▶ **Task to complete**
Could you edit the entries below so that each "centreline" becomes "centerline", leaving everything else unchanged?

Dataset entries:
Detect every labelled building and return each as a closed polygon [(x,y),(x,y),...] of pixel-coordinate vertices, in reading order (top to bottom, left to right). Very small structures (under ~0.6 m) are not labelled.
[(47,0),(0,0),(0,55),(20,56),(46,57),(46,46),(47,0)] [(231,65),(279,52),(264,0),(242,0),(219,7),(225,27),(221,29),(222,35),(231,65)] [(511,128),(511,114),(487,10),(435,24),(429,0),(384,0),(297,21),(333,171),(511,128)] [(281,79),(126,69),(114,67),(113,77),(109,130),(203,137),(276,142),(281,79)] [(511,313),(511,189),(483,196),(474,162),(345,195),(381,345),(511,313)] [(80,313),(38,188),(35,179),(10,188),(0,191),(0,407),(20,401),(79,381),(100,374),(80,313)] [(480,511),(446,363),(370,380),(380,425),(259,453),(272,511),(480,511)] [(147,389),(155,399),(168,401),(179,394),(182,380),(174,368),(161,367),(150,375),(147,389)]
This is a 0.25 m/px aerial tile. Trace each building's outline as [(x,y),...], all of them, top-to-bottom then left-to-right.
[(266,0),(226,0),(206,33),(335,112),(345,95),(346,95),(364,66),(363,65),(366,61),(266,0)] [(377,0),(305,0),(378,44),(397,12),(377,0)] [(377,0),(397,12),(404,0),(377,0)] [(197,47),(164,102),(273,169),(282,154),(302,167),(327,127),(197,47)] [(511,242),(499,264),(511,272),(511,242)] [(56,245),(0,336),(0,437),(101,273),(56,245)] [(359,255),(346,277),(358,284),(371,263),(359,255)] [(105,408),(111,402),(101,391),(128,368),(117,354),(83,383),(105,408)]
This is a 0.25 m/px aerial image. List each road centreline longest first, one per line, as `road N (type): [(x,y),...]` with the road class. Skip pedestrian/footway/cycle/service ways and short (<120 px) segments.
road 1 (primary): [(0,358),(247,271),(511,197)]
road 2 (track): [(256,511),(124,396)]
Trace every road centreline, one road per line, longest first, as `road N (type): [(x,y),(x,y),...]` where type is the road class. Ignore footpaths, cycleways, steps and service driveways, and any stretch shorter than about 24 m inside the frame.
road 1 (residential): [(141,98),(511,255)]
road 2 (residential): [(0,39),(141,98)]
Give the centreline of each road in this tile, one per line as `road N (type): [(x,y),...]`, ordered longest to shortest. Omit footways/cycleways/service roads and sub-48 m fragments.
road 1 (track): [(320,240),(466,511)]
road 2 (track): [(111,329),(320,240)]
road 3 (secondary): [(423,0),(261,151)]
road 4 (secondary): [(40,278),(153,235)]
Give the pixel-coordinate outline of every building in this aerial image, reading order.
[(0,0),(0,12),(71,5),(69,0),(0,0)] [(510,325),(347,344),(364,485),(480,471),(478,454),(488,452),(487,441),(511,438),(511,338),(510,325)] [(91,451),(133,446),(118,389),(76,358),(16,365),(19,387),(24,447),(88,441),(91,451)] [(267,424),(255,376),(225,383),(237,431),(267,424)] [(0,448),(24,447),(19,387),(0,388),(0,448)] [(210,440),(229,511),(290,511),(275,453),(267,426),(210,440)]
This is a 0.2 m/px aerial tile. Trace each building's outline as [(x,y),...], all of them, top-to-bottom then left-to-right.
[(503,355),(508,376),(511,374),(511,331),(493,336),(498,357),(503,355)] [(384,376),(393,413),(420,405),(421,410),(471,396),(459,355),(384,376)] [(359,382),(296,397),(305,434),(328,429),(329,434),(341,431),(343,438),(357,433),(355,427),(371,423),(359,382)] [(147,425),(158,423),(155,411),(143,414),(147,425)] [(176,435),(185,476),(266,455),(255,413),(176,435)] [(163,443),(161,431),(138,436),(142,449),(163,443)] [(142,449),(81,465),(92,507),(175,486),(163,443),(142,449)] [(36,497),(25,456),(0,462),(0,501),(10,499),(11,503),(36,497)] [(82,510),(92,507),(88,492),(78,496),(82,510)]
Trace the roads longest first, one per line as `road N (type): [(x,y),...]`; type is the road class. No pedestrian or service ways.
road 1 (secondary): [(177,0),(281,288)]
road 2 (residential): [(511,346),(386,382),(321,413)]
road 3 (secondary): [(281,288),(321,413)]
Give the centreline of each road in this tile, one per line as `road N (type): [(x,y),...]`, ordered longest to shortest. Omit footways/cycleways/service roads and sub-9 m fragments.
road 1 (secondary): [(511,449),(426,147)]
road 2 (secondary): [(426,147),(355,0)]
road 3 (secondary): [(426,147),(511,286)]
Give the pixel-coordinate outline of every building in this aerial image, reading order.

▶ **Answer to the exercise**
Detect every labelled building and return each as a closed polygon [(x,y),(x,y),...] of pixel-coordinate vertices, in reading order (top to bottom, left to right). Very small structures (under ~0.6 m) are not labelled.
[(47,0),(0,0),(0,55),(20,56),(46,57),(46,46),(47,0)] [(231,65),(279,52),(264,0),(242,0),(219,7),(225,27),(221,29),(222,35),(231,65)] [(511,128),(511,114),(487,10),(435,24),(429,0),(384,0),(297,21),(333,171),(511,128)] [(281,79),(126,69),(114,67),(113,77),(109,130),(203,137),(276,142),(281,79)] [(511,313),(511,189),(483,196),(474,162),(345,195),(381,345),(511,313)] [(80,313),(38,188),(35,179),(10,188),(0,191),(0,407),(20,401),(79,381),(100,374),(80,313)] [(480,511),(446,363),(370,380),(380,425),(259,453),(272,511),(480,511)] [(147,389),(155,399),(168,401),(179,394),(182,380),(174,368),(161,367),(150,375),(147,389)]
This is a 0.25 m/px aerial tile. Trace each building's outline as [(x,y),...], all of them, top-to-bottom then left-to-right.
[(266,0),(226,0),(206,33),(335,112),(345,95),(346,95),(364,66),(363,65),(366,61),(266,0)] [(377,0),(305,0),(378,44),(397,12),(377,0)] [(377,0),(397,12),(404,0),(377,0)] [(197,47),(164,102),(273,169),(282,154),(302,167),(327,127),(197,47)] [(511,242),(499,264),(511,272),(511,242)] [(56,245),(0,336),(0,437),(101,273),(56,245)] [(359,255),(346,277),(358,284),(371,263),(359,255)] [(105,408),(111,402),(101,391),(128,368),(117,354),(83,383),(105,408)]
This is a 0.25 m/px aerial image. List each road centerline longest first, one per line, as `road N (type): [(x,y),...]` with the road class. Skip pedestrian/footway/cycle/service ways and short (<120 px) segments.
road 1 (primary): [(0,358),(247,271),(511,197)]
road 2 (track): [(256,511),(124,396)]
Trace every road centerline, one road per line, longest first, as `road N (type): [(x,y),(x,y),...]` where type is the road class. Ignore footpaths, cycleways, steps and service driveways, and any stretch shorter than about 24 m inside the frame.
road 1 (residential): [(141,98),(511,255)]
road 2 (residential): [(0,39),(141,98)]
Give the centerline of each road in this tile, one per line as `road N (type): [(x,y),...]`, ordered longest to shortest. Omit footways/cycleways/service roads and sub-48 m fragments.
road 1 (track): [(320,240),(466,511)]
road 2 (track): [(111,329),(320,240)]
road 3 (secondary): [(423,0),(261,151)]
road 4 (secondary): [(40,278),(153,235)]
Give the pixel-coordinate outline of every building in this aerial image, reading order.
[(0,0),(0,12),(71,5),(69,0),(0,0)] [(510,325),(347,344),(364,485),(480,471),(478,454),(488,452),(487,441),(511,438),(511,338),(510,325)] [(91,451),(133,446),(118,389),(76,358),(16,365),(19,387),(24,447),(88,441),(91,451)] [(267,424),(255,376),(225,383),(237,431),(267,424)] [(0,448),(24,447),(19,387),(0,388),(0,448)] [(210,440),(229,511),(290,511),(275,453),(267,426),(210,440)]
This is a 0.2 m/px aerial tile. Trace each building's outline as [(x,y),...], all of them, top-to-bottom then left-to-right.
[(503,355),(508,376),(511,374),(511,331),(493,336),(498,357),(503,355)] [(384,376),(393,413),(420,405),(421,410),(471,396),(459,355),(384,376)] [(359,382),(296,397),(305,434),(328,429),(329,434),(341,431),(343,438),(357,433),(355,427),(371,423),(359,382)] [(147,425),(158,423),(155,411),(143,414),(147,425)] [(176,435),(185,476),(266,455),(255,413),(176,435)] [(163,443),(161,431),(138,436),(142,449),(163,443)] [(142,449),(81,465),(92,507),(175,486),(163,443),(142,449)] [(36,497),(25,456),(0,462),(0,501),(10,499),(11,503),(36,497)] [(82,510),(92,507),(88,492),(78,496),(82,510)]
Trace the roads longest first, one per line as `road N (type): [(x,y),...]`; type is the road class. No pedestrian or service ways.
road 1 (secondary): [(177,0),(281,288)]
road 2 (residential): [(511,346),(386,382),(321,413)]
road 3 (secondary): [(281,288),(321,413)]
Give the centerline of each road in this tile, one per line as `road N (type): [(x,y),...]`, ordered longest to shortest. Omit footways/cycleways/service roads and sub-9 m fragments.
road 1 (secondary): [(511,449),(426,147)]
road 2 (secondary): [(426,147),(355,0)]
road 3 (secondary): [(426,147),(511,286)]
Give the pixel-coordinate outline of every building in this aerial image, reading order.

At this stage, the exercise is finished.